§ **DATA FOR ANALYSIS**
==========

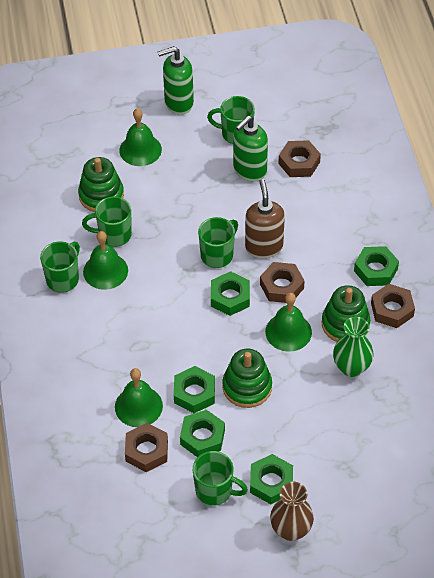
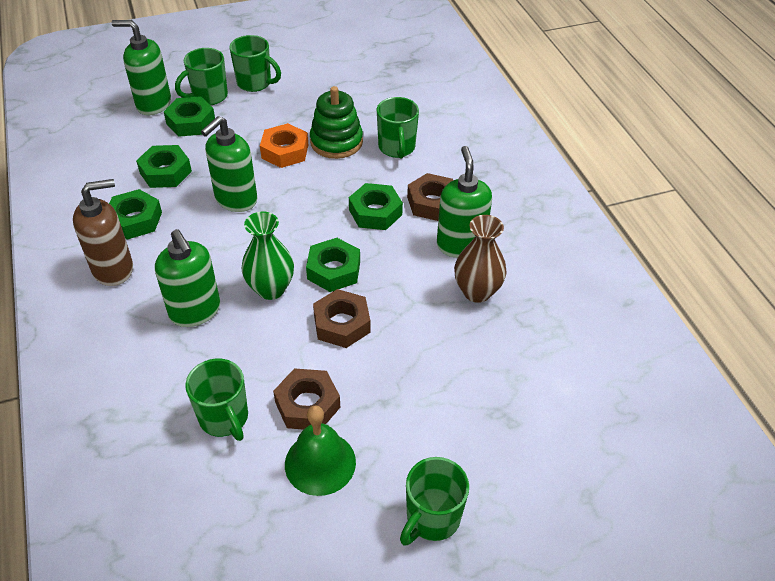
brown nut: 4 -> 3
green bell: 4 -> 1
green soap dispenser: 2 -> 4
green stacking toy: 3 -> 1
orange nut: 0 -> 1

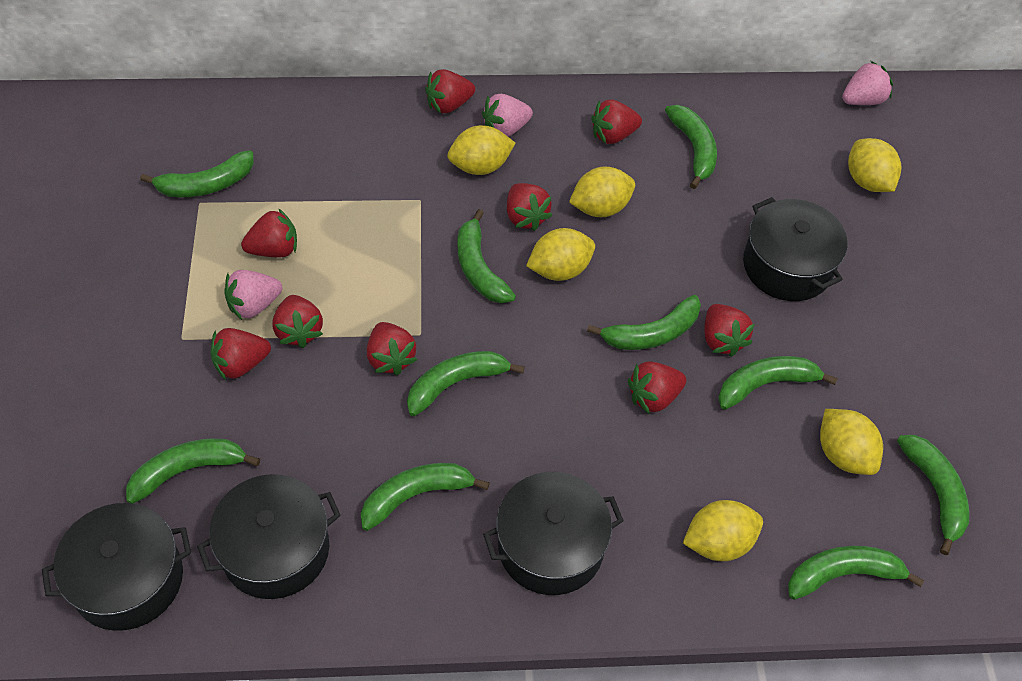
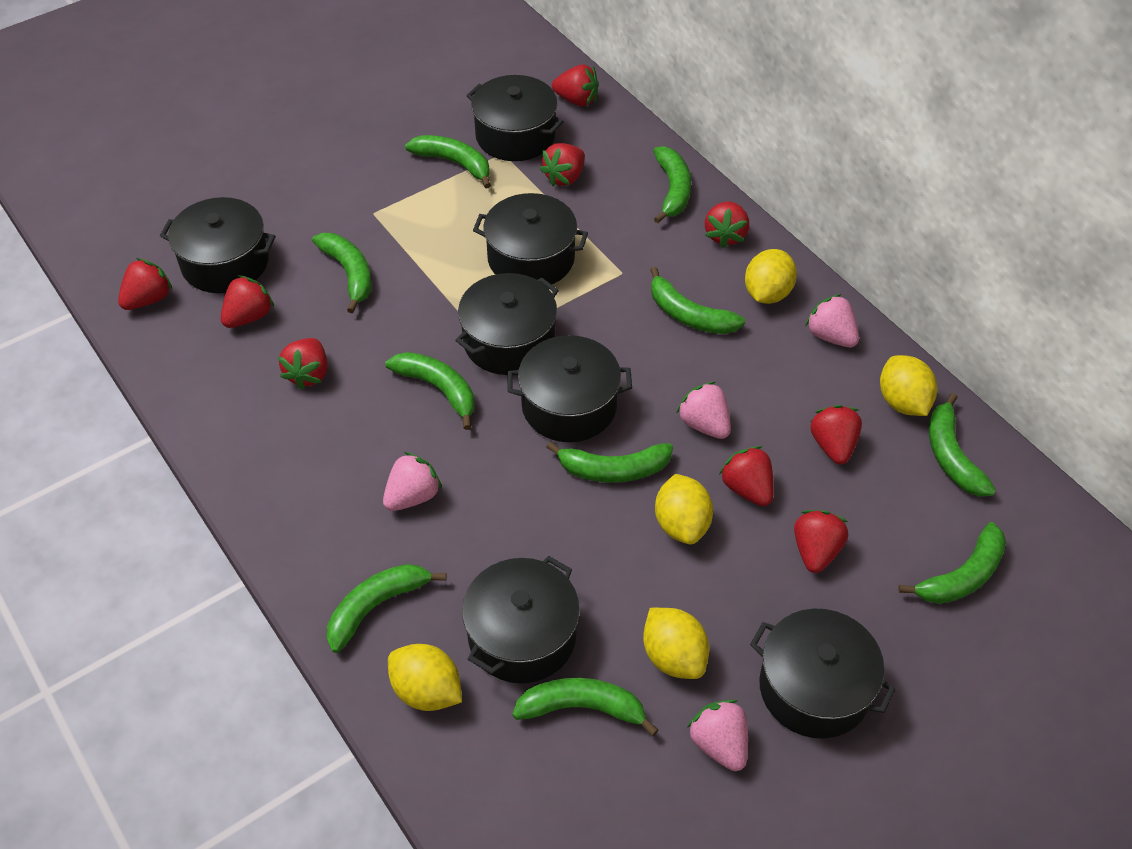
black pot: 4 -> 7
pink strawberry: 3 -> 4
yellow lemon: 6 -> 5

==========

Everything from the line containing "green soap dispenser: 2 -> 4" through the last line of the listing above must be output exactly, except the pictures.

§ **OUTPUT FOR THIS EXERCISE**
green soap dispenser: 2 -> 4
green stacking toy: 3 -> 1
orange nut: 0 -> 1

black pot: 4 -> 7
pink strawberry: 3 -> 4
yellow lemon: 6 -> 5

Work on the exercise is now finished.